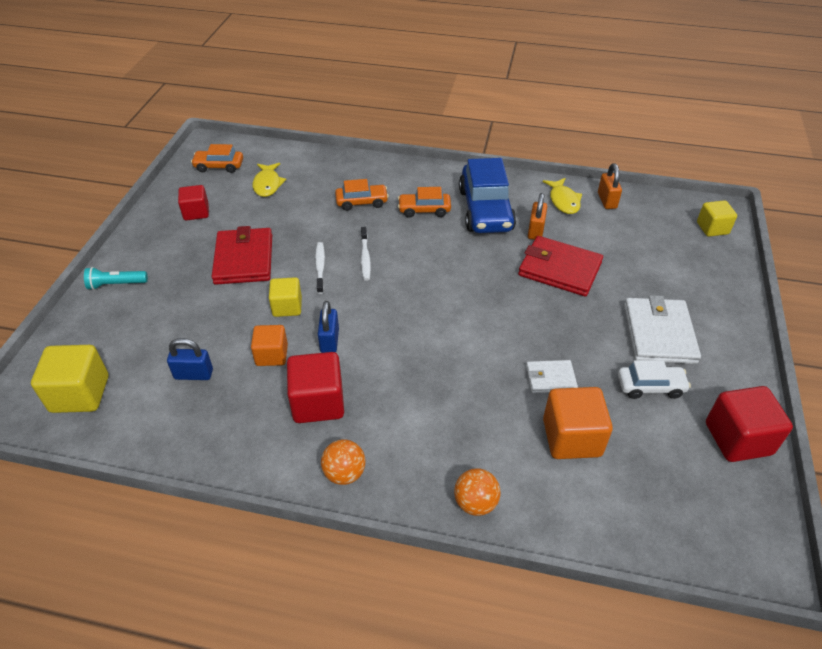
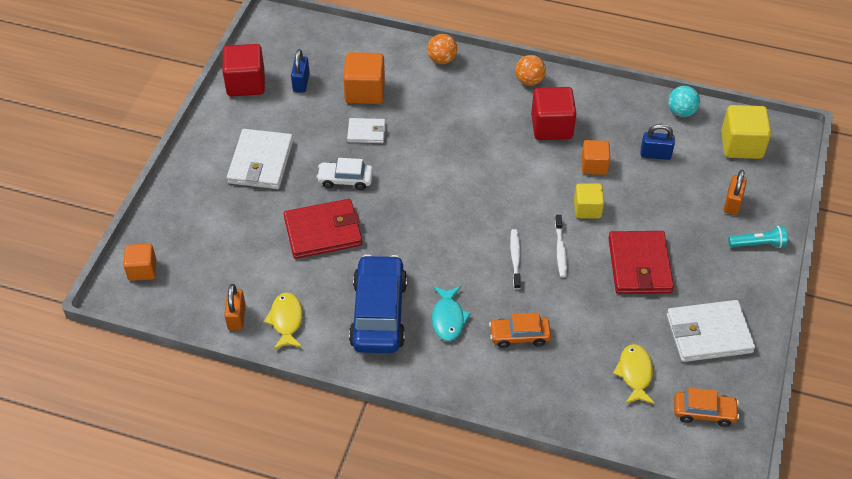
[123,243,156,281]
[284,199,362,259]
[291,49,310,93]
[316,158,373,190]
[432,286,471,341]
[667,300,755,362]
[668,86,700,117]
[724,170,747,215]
==
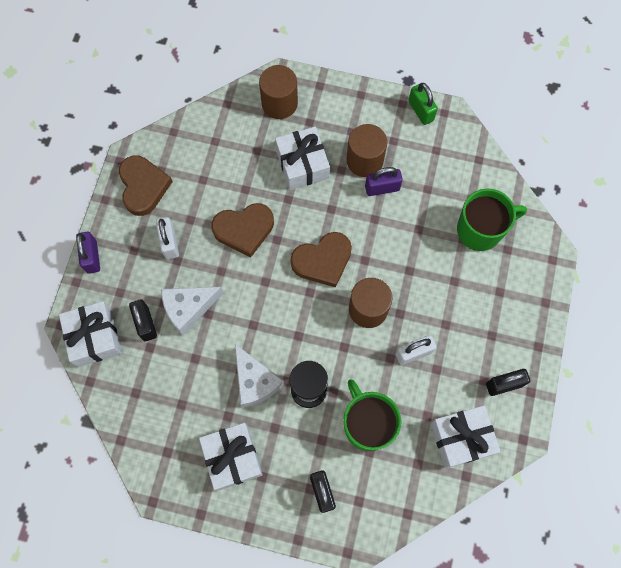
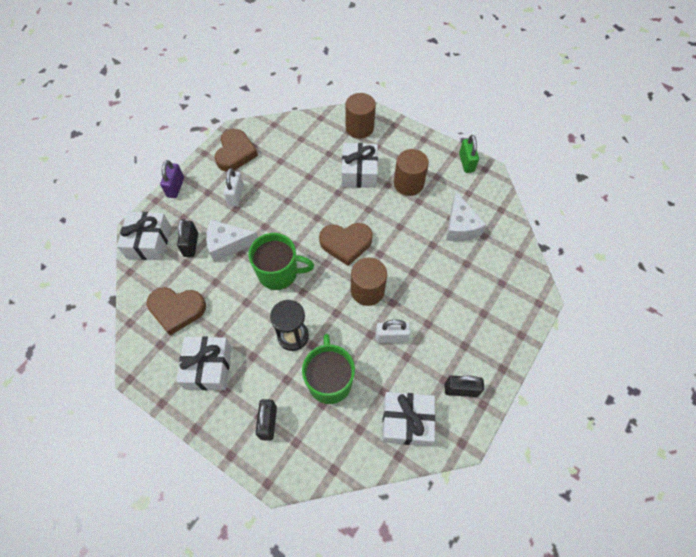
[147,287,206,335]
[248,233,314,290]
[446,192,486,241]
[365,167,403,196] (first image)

• _Prompt_
Above is a listing; print exactly its lines from the one with "[291,49,310,93]" through the one with "[724,170,747,215]", and no other lines.

• _Worked solution_
[291,49,310,93]
[316,158,373,190]
[432,286,471,341]
[667,300,755,362]
[668,86,700,117]
[724,170,747,215]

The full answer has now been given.